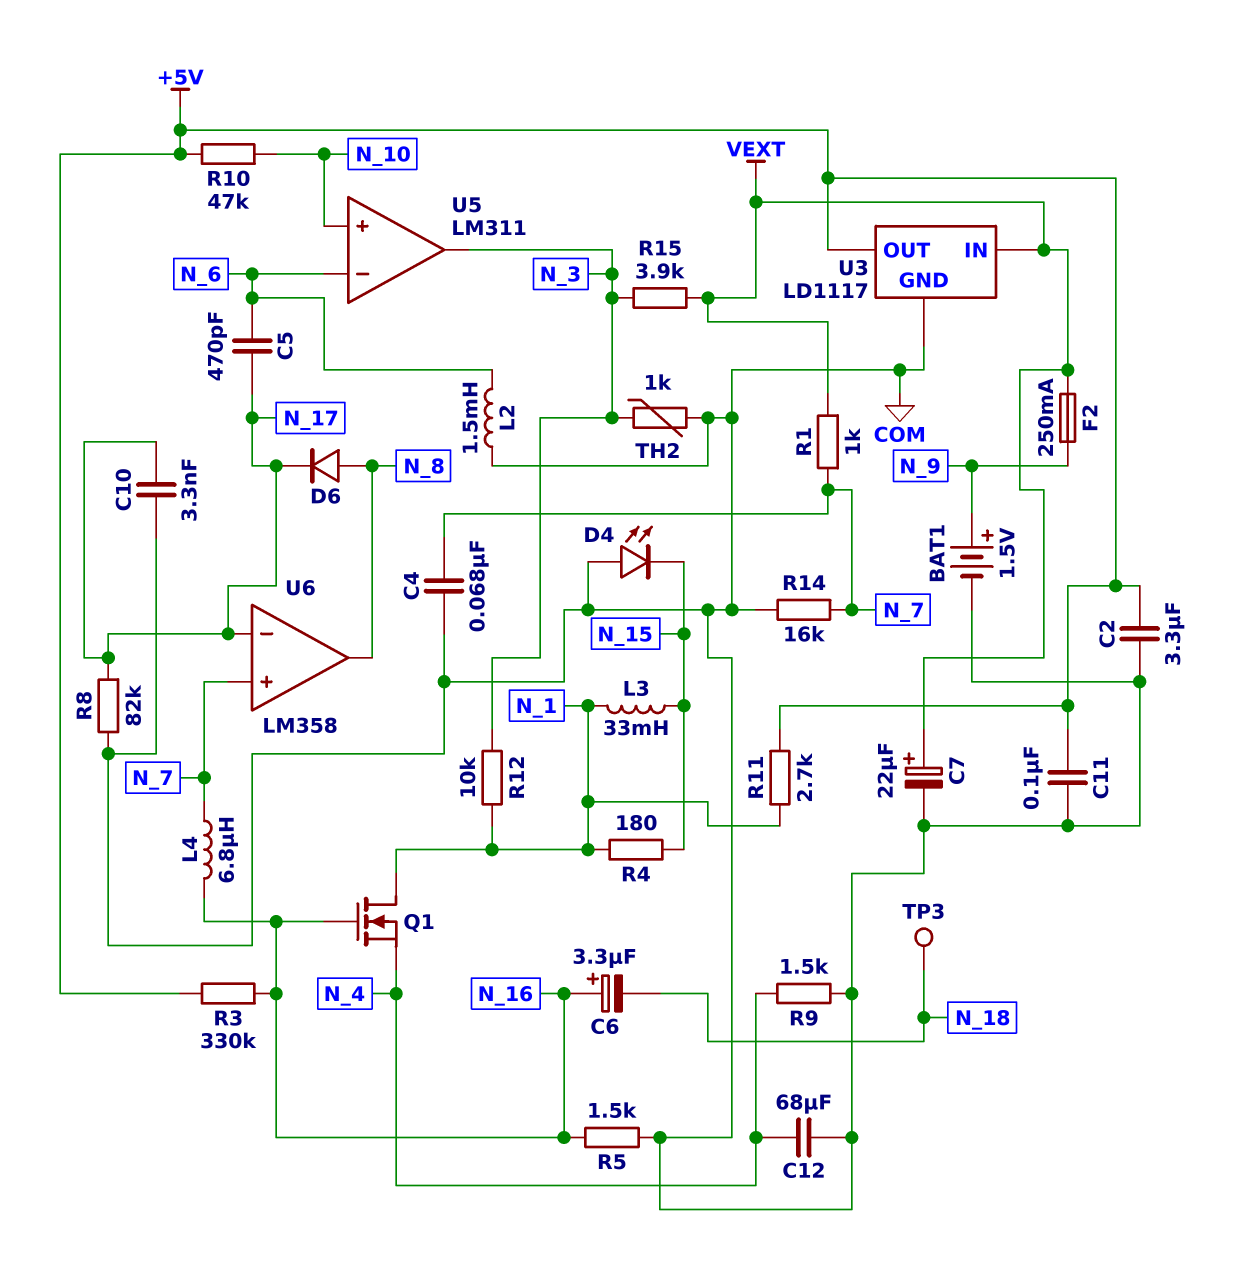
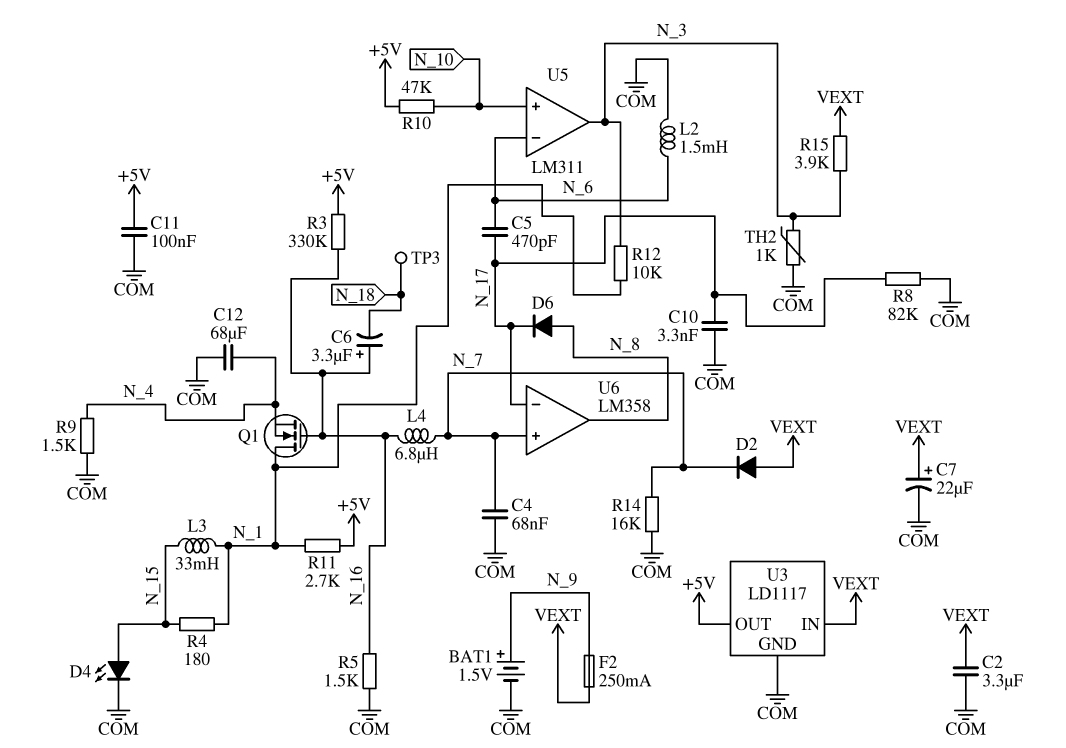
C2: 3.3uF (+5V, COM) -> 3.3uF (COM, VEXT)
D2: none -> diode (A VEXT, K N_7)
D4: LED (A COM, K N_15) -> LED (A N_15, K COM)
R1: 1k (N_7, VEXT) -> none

==

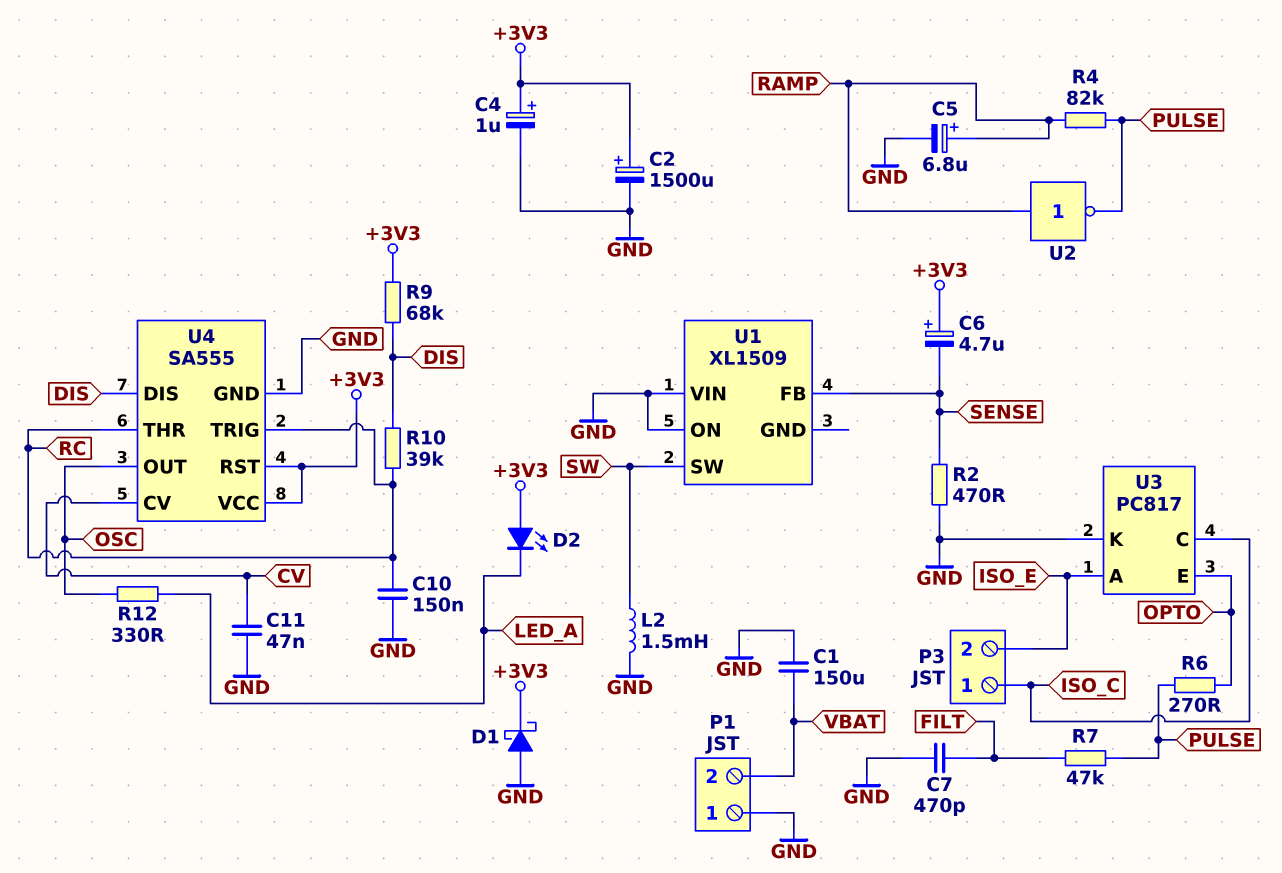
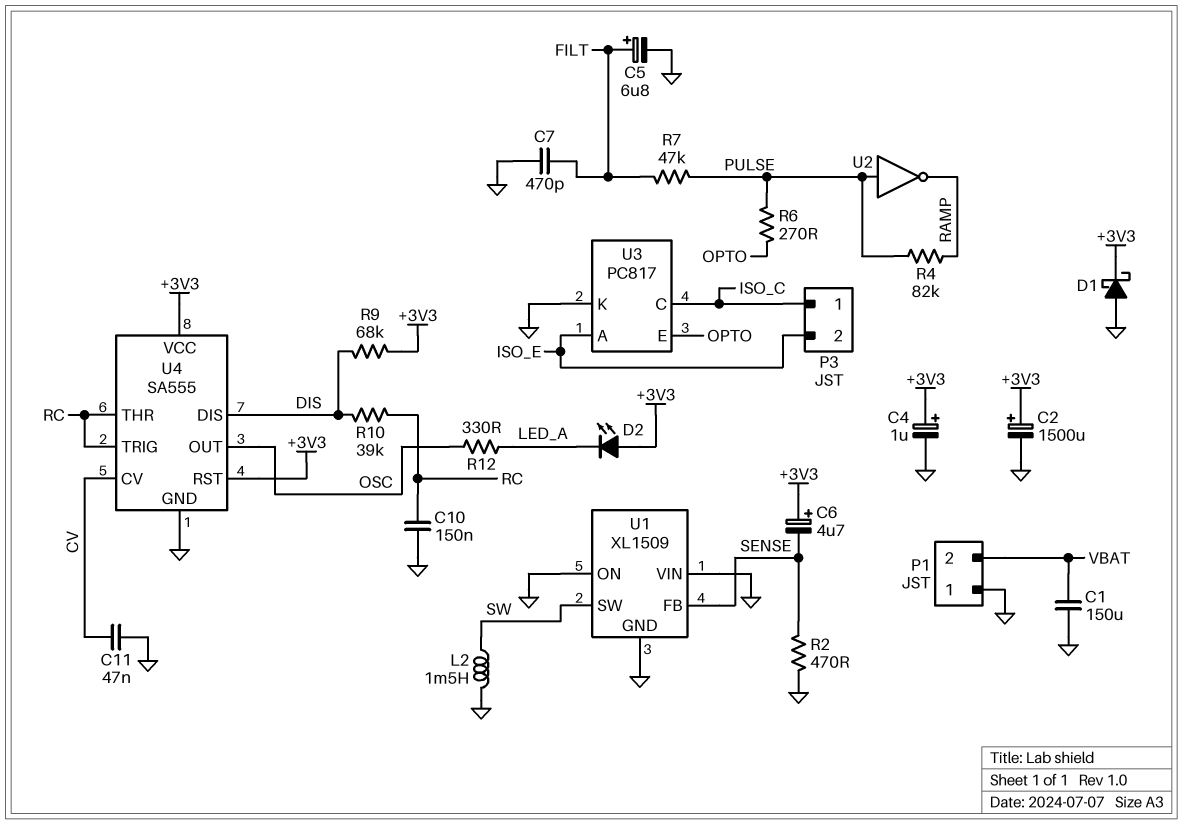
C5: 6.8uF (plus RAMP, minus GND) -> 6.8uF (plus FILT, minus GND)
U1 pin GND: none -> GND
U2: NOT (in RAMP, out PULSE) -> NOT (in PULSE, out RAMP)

--

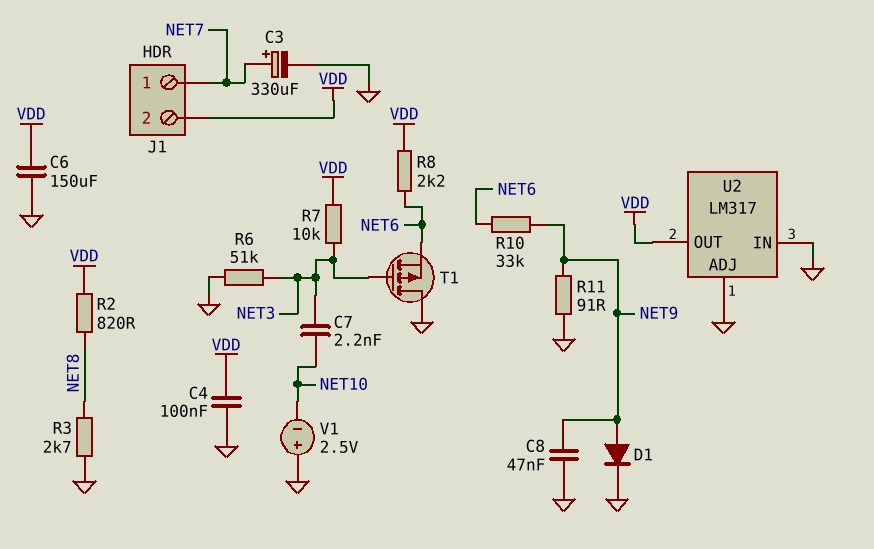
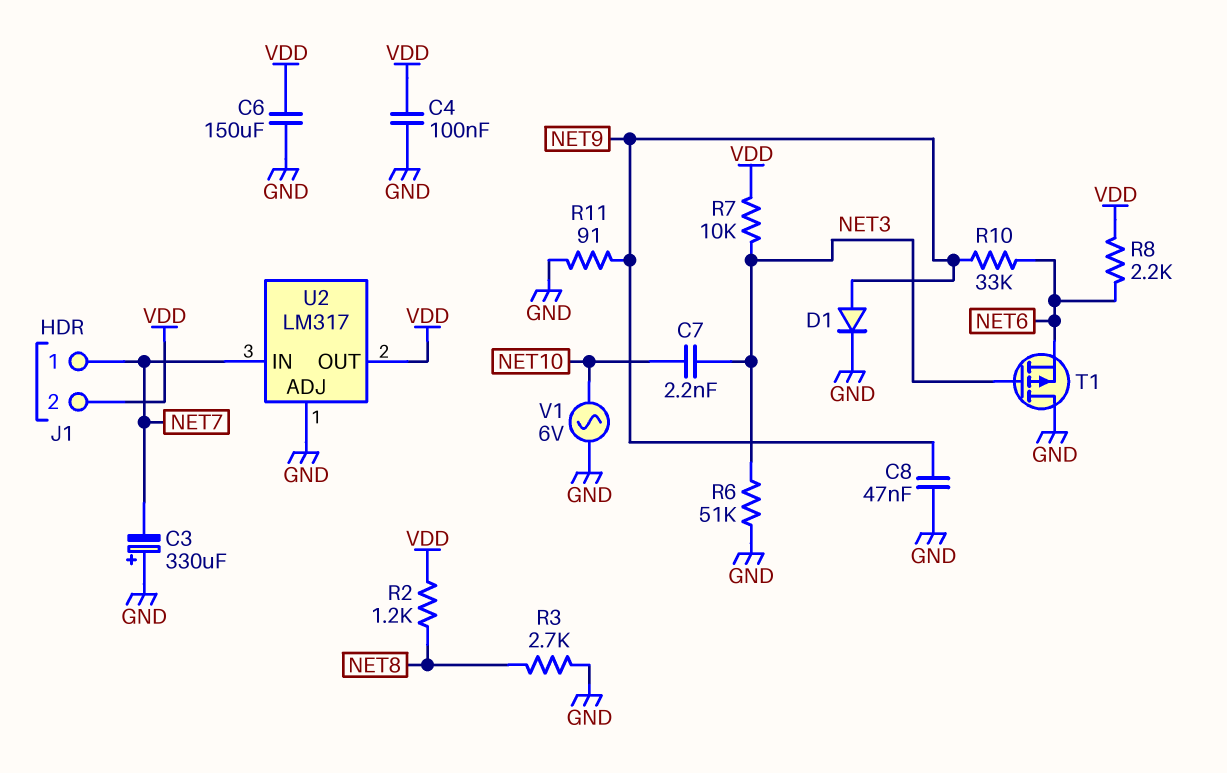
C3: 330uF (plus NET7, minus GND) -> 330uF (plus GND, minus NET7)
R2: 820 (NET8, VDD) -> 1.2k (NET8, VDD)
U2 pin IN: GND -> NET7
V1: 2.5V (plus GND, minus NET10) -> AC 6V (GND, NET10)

▸ Exercise aim: Everything above from the line containing "R2: 820 (NET8, VDD) -> 1.2k (NET8, VDD)" down to the line containing "V1: 2.5V (plus" is to be transcribed exactly, with both of those lines included and nothing else added.

▸ Result of the exercise:
R2: 820 (NET8, VDD) -> 1.2k (NET8, VDD)
U2 pin IN: GND -> NET7
V1: 2.5V (plus GND, minus NET10) -> AC 6V (GND, NET10)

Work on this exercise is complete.